┌──

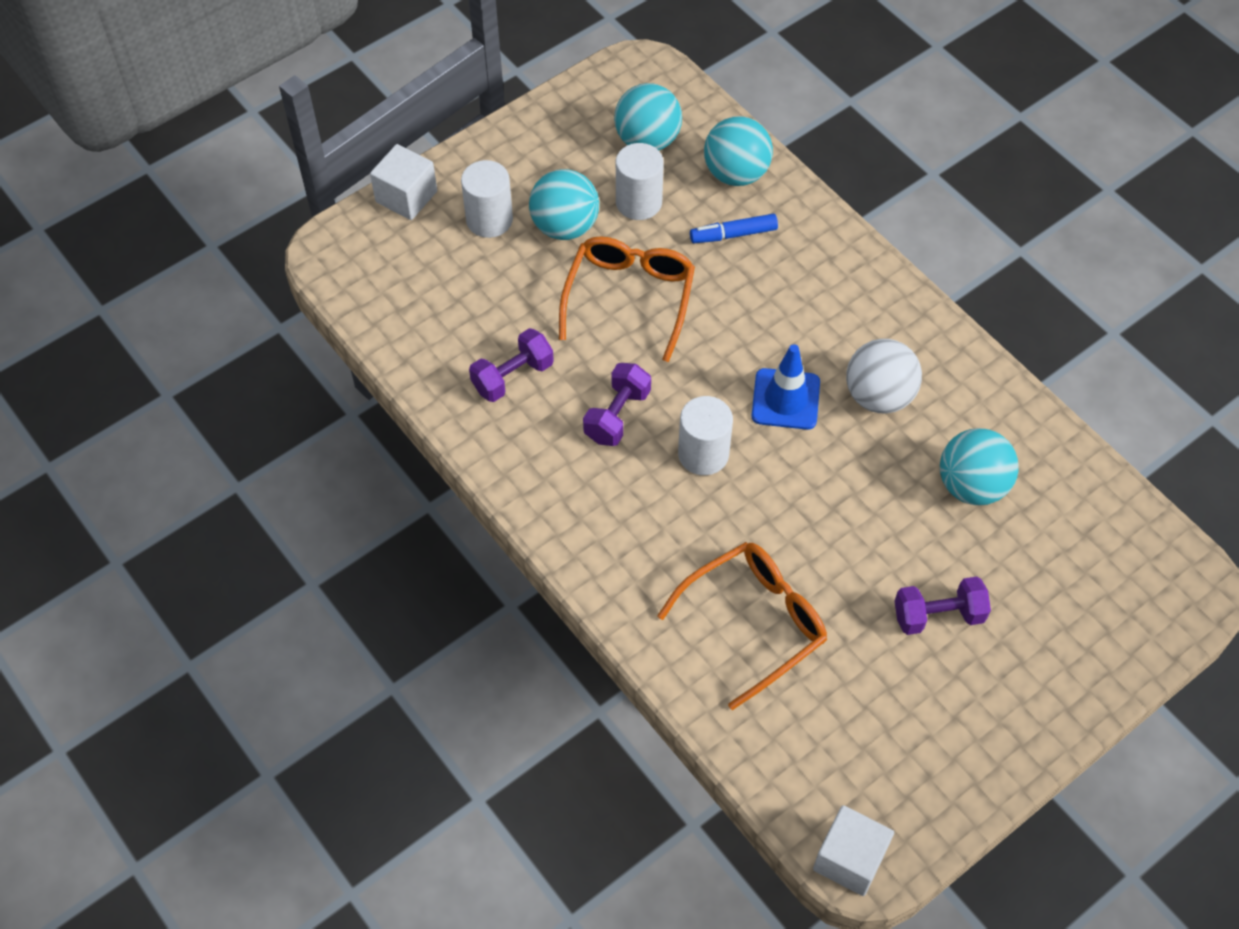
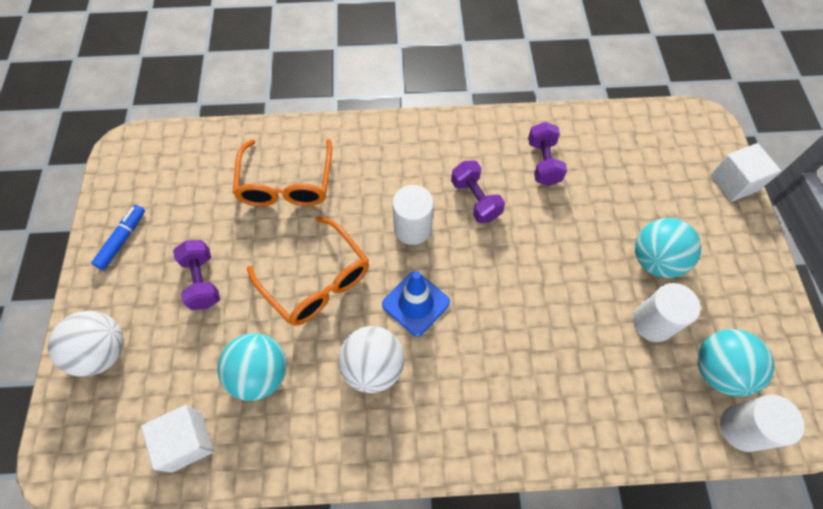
camera: 125 degrees right, 5 degrees up
(489, 219) = (686, 218): white cylinder -> white cylinder (742, 428)
(629, 297) = (565, 262): orange glasses -> orange glasses (317, 281)
(733, 234) = (582, 369): blue marker -> blue marker (122, 240)
(736, 173) = (646, 415): turquoise ball -> none
(849, 859) = (134, 143): white cube -> white cube (187, 441)
(938, 615) = (202, 281): purple dumbbell -> purple dumbbell turned 45 degrees counterclockwise
(1086, 647) = (103, 351): none -> white ball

└──

**What needs to be done:** Copy each line of the listing exactly, skipping any picture.

**Task output:**
camera: 125 degrees right, 5 degrees up
(489, 219) = (686, 218): white cylinder -> white cylinder (742, 428)
(629, 297) = (565, 262): orange glasses -> orange glasses (317, 281)
(733, 234) = (582, 369): blue marker -> blue marker (122, 240)
(736, 173) = (646, 415): turquoise ball -> none
(849, 859) = (134, 143): white cube -> white cube (187, 441)
(938, 615) = (202, 281): purple dumbbell -> purple dumbbell turned 45 degrees counterclockwise
(1086, 647) = (103, 351): none -> white ball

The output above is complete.